Exercise objective:
Scan the records for lines holding "strawberry". Say how many there are and give nothing else.
[Opening Material for the task section]
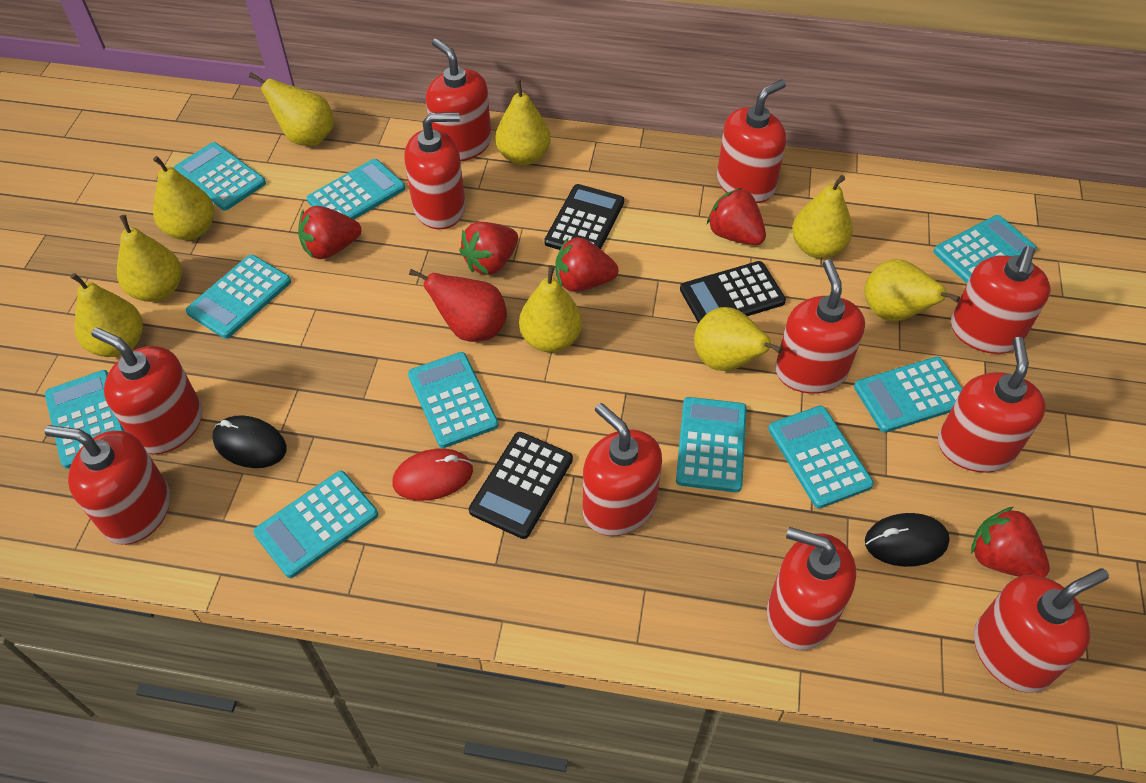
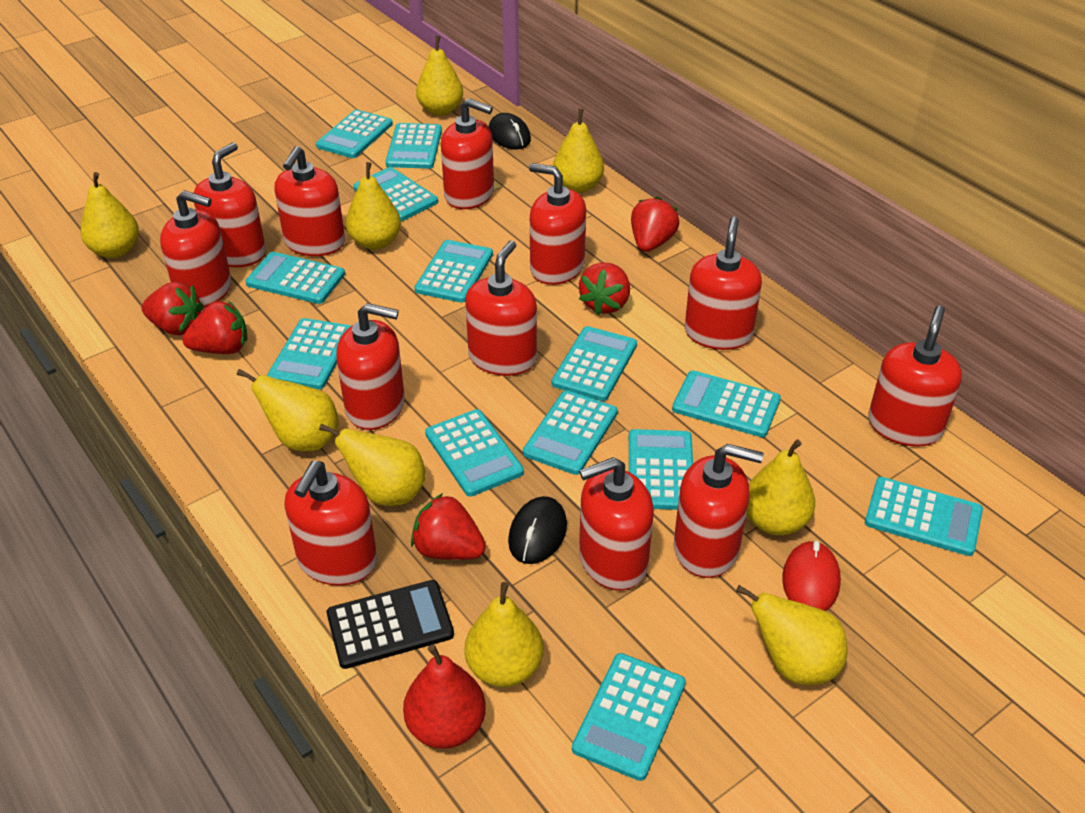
black calculator: 3 -> 1
red soap dispenser: 11 -> 12
turquoise calculator: 10 -> 13

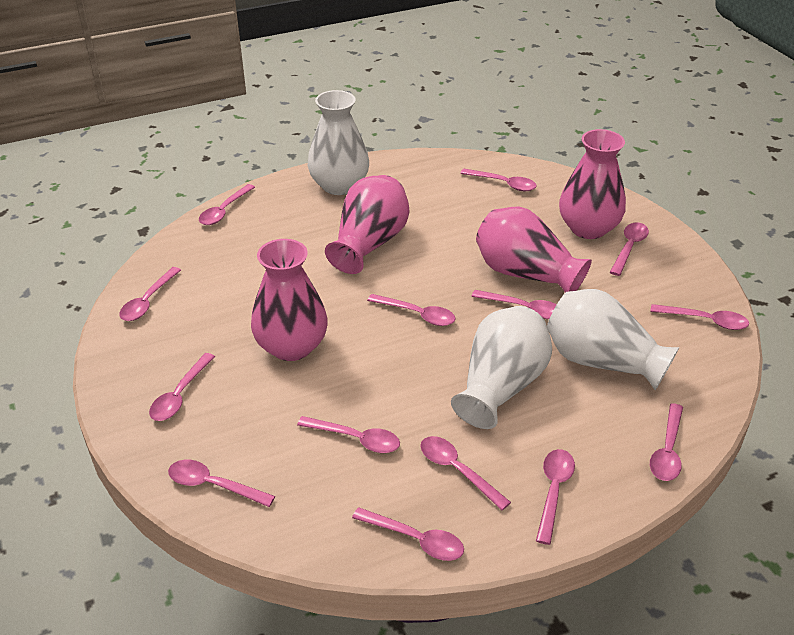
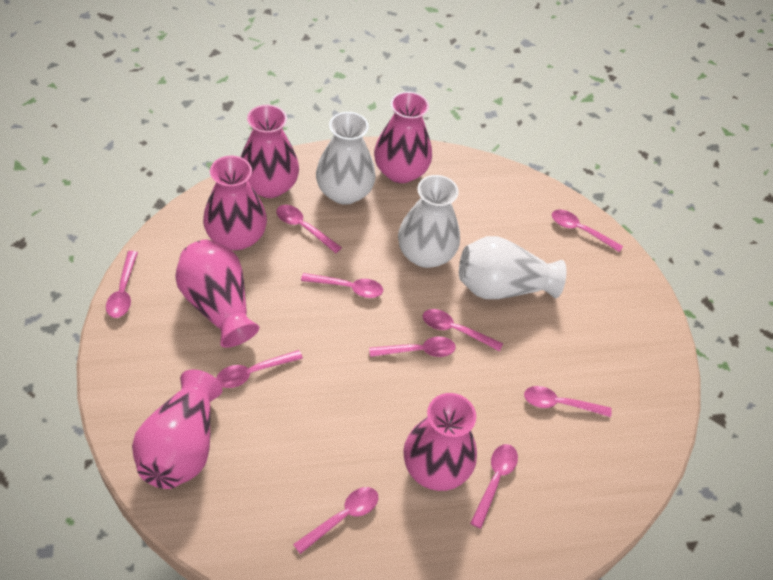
pink spoon: 14 -> 10
pink vase: 4 -> 6

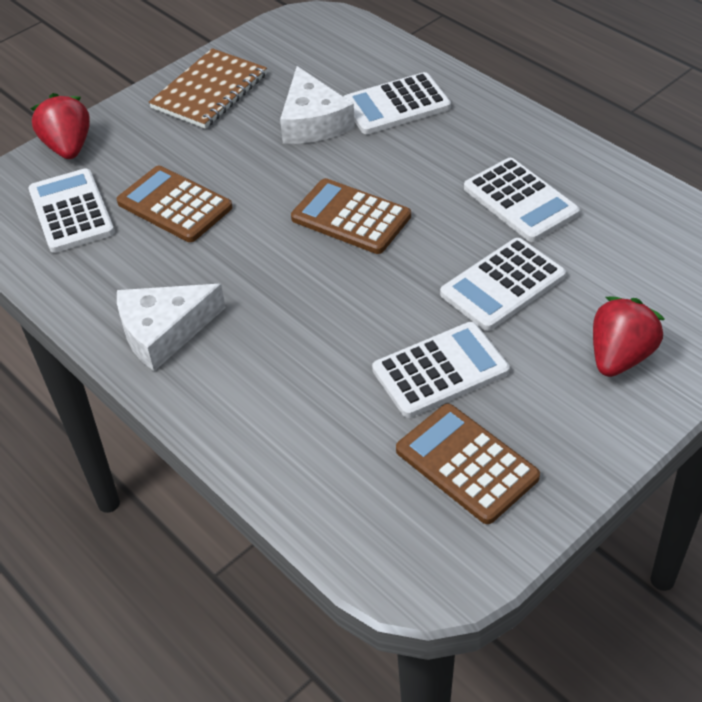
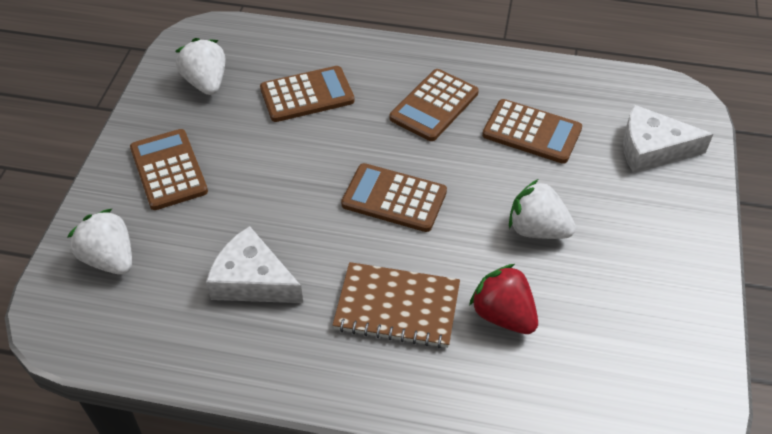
brown calculator: 3 -> 5
red strawberry: 2 -> 1
white calculator: 5 -> 0
white strawberry: 0 -> 3

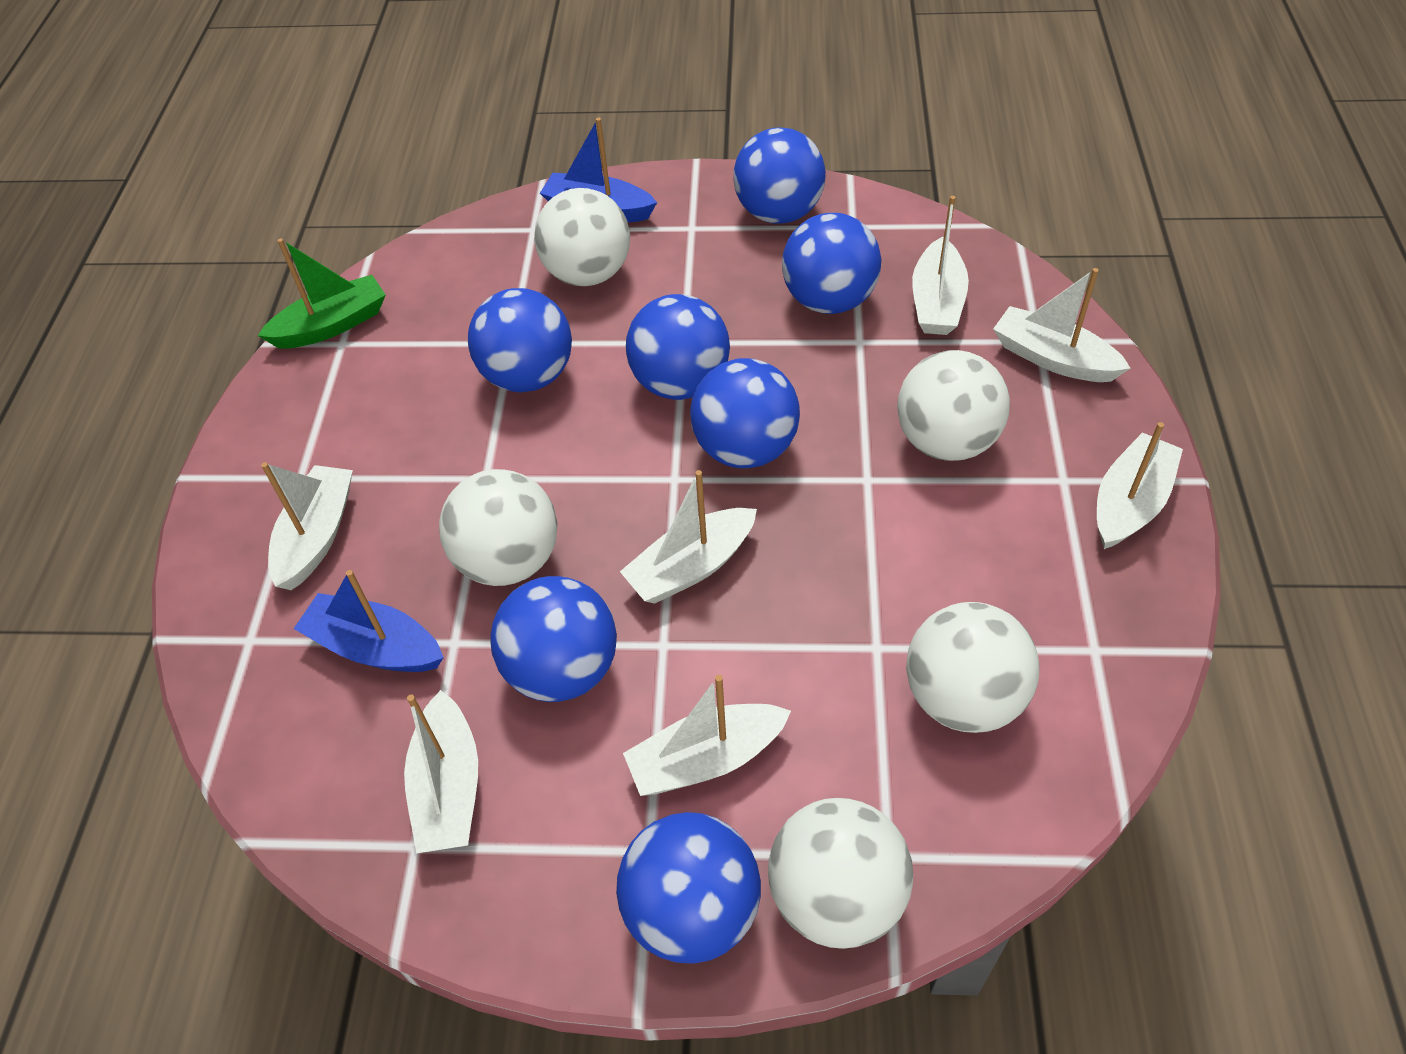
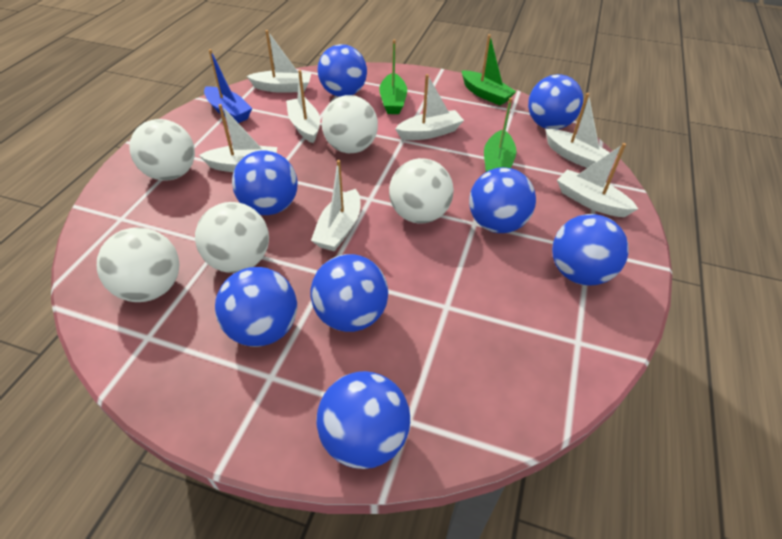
blue ball: 7 -> 8
blue boat: 2 -> 1
green boat: 1 -> 3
[Closing Material for the task section]
Response to this task:
2